Can you copy every one of the rows below, word for word?

* begin *

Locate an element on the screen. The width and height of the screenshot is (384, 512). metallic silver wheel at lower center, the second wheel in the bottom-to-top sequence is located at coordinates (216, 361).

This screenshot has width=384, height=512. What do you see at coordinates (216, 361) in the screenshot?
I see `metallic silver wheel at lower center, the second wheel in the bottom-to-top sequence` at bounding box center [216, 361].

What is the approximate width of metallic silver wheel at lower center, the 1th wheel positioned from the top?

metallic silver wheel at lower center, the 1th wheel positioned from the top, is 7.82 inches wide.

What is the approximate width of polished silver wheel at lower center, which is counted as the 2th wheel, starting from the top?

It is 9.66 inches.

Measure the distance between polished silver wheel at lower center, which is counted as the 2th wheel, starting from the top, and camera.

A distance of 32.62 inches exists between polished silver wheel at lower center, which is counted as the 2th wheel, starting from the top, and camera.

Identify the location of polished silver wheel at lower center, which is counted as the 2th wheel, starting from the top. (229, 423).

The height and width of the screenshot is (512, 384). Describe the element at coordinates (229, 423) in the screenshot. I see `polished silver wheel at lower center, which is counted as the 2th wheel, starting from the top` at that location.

* end *

_WRITTEN SOLUTION_.
Locate an element on the screen. The width and height of the screenshot is (384, 512). metallic silver wheel at lower center, the second wheel in the bottom-to-top sequence is located at coordinates (216, 361).

This screenshot has width=384, height=512. What do you see at coordinates (216, 361) in the screenshot?
I see `metallic silver wheel at lower center, the second wheel in the bottom-to-top sequence` at bounding box center [216, 361].

What is the approximate width of metallic silver wheel at lower center, the 1th wheel positioned from the top?

metallic silver wheel at lower center, the 1th wheel positioned from the top, is 7.82 inches wide.

What is the approximate width of polished silver wheel at lower center, which is counted as the 2th wheel, starting from the top?

It is 9.66 inches.

Measure the distance between polished silver wheel at lower center, which is counted as the 2th wheel, starting from the top, and camera.

A distance of 32.62 inches exists between polished silver wheel at lower center, which is counted as the 2th wheel, starting from the top, and camera.

Identify the location of polished silver wheel at lower center, which is counted as the 2th wheel, starting from the top. (229, 423).

The height and width of the screenshot is (512, 384). Describe the element at coordinates (229, 423) in the screenshot. I see `polished silver wheel at lower center, which is counted as the 2th wheel, starting from the top` at that location.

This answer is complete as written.